- _TASK TO CARRY OUT_: For each line below that holds the word "tile", make a copy.

Scene edit records
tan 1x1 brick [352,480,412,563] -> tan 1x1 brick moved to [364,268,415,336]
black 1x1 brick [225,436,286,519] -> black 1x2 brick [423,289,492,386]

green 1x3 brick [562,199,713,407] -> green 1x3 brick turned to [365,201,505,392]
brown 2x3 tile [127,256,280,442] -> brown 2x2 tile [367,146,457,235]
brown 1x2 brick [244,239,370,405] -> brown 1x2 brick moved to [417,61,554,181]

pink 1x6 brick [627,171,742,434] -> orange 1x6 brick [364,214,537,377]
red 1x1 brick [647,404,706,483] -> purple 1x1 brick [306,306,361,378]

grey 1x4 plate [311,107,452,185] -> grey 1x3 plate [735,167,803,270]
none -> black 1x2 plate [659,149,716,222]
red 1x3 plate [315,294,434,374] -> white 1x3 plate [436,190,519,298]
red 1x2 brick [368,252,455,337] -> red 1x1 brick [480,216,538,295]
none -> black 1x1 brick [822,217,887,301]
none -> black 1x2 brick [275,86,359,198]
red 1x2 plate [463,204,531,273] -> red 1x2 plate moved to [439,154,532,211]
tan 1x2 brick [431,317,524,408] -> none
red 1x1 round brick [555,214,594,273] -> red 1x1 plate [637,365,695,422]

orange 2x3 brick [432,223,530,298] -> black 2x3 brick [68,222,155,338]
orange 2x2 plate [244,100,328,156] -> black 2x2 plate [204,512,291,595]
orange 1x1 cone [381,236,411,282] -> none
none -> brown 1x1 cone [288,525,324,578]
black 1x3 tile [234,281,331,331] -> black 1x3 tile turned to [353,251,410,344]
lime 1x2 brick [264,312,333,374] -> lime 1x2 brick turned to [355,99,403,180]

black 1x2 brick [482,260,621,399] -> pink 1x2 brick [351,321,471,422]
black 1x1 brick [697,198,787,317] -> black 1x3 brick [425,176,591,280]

- _RESPONSE_:
brown 2x3 tile [127,256,280,442] -> brown 2x2 tile [367,146,457,235]
black 1x3 tile [234,281,331,331] -> black 1x3 tile turned to [353,251,410,344]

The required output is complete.